Each record below must be returned exactly, with no line left out.

Stored entries

↓↓↓

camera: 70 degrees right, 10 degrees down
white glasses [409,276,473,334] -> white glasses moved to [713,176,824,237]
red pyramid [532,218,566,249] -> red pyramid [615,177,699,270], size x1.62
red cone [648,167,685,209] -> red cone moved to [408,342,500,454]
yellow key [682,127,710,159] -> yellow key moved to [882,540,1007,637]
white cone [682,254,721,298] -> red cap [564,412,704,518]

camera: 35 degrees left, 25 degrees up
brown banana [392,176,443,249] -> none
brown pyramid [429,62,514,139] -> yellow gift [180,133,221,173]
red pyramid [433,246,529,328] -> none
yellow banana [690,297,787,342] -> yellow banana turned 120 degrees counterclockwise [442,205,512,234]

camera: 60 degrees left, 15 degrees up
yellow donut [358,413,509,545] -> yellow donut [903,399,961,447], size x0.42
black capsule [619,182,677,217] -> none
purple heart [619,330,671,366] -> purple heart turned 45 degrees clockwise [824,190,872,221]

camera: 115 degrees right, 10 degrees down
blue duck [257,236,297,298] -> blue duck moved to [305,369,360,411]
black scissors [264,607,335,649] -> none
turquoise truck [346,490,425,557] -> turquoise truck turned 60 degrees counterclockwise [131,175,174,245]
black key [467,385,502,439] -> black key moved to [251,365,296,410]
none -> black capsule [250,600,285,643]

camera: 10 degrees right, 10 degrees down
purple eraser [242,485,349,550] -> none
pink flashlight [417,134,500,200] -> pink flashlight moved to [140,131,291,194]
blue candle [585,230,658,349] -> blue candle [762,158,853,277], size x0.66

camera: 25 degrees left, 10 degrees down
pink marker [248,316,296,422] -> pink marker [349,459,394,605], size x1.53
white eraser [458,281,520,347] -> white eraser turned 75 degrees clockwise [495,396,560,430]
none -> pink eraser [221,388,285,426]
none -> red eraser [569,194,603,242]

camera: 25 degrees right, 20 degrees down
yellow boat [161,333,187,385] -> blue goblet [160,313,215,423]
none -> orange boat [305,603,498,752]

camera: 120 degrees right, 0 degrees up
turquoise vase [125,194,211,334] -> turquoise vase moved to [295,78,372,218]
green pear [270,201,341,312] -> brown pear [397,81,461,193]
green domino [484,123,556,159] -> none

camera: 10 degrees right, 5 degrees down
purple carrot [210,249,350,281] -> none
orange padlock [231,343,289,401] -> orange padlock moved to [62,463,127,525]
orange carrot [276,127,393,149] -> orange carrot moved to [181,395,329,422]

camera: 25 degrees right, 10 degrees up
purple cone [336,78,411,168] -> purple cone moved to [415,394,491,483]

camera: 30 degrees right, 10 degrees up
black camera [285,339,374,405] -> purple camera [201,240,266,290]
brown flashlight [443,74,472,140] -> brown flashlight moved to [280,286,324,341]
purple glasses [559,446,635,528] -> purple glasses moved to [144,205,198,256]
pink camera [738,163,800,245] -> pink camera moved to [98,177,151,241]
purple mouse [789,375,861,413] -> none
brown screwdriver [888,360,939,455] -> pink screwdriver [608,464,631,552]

↑↑↑

Task solution.
camera: 70 degrees right, 10 degrees down
white glasses [409,276,473,334] -> white glasses moved to [713,176,824,237]
red pyramid [532,218,566,249] -> red pyramid [615,177,699,270], size x1.62
red cone [648,167,685,209] -> red cone moved to [408,342,500,454]
yellow key [682,127,710,159] -> yellow key moved to [882,540,1007,637]
white cone [682,254,721,298] -> red cap [564,412,704,518]

camera: 35 degrees left, 25 degrees up
brown banana [392,176,443,249] -> none
brown pyramid [429,62,514,139] -> yellow gift [180,133,221,173]
red pyramid [433,246,529,328] -> none
yellow banana [690,297,787,342] -> yellow banana turned 120 degrees counterclockwise [442,205,512,234]

camera: 60 degrees left, 15 degrees up
yellow donut [358,413,509,545] -> yellow donut [903,399,961,447], size x0.42
black capsule [619,182,677,217] -> none
purple heart [619,330,671,366] -> purple heart turned 45 degrees clockwise [824,190,872,221]

camera: 115 degrees right, 10 degrees down
blue duck [257,236,297,298] -> blue duck moved to [305,369,360,411]
black scissors [264,607,335,649] -> none
turquoise truck [346,490,425,557] -> turquoise truck turned 60 degrees counterclockwise [131,175,174,245]
black key [467,385,502,439] -> black key moved to [251,365,296,410]
none -> black capsule [250,600,285,643]

camera: 10 degrees right, 10 degrees down
purple eraser [242,485,349,550] -> none
pink flashlight [417,134,500,200] -> pink flashlight moved to [140,131,291,194]
blue candle [585,230,658,349] -> blue candle [762,158,853,277], size x0.66

camera: 25 degrees left, 10 degrees down
pink marker [248,316,296,422] -> pink marker [349,459,394,605], size x1.53
white eraser [458,281,520,347] -> white eraser turned 75 degrees clockwise [495,396,560,430]
none -> pink eraser [221,388,285,426]
none -> red eraser [569,194,603,242]

camera: 25 degrees right, 20 degrees down
yellow boat [161,333,187,385] -> blue goblet [160,313,215,423]
none -> orange boat [305,603,498,752]

camera: 120 degrees right, 0 degrees up
turquoise vase [125,194,211,334] -> turquoise vase moved to [295,78,372,218]
green pear [270,201,341,312] -> brown pear [397,81,461,193]
green domino [484,123,556,159] -> none

camera: 10 degrees right, 5 degrees down
purple carrot [210,249,350,281] -> none
orange padlock [231,343,289,401] -> orange padlock moved to [62,463,127,525]
orange carrot [276,127,393,149] -> orange carrot moved to [181,395,329,422]

camera: 25 degrees right, 10 degrees up
purple cone [336,78,411,168] -> purple cone moved to [415,394,491,483]

camera: 30 degrees right, 10 degrees up
black camera [285,339,374,405] -> purple camera [201,240,266,290]
brown flashlight [443,74,472,140] -> brown flashlight moved to [280,286,324,341]
purple glasses [559,446,635,528] -> purple glasses moved to [144,205,198,256]
pink camera [738,163,800,245] -> pink camera moved to [98,177,151,241]
purple mouse [789,375,861,413] -> none
brown screwdriver [888,360,939,455] -> pink screwdriver [608,464,631,552]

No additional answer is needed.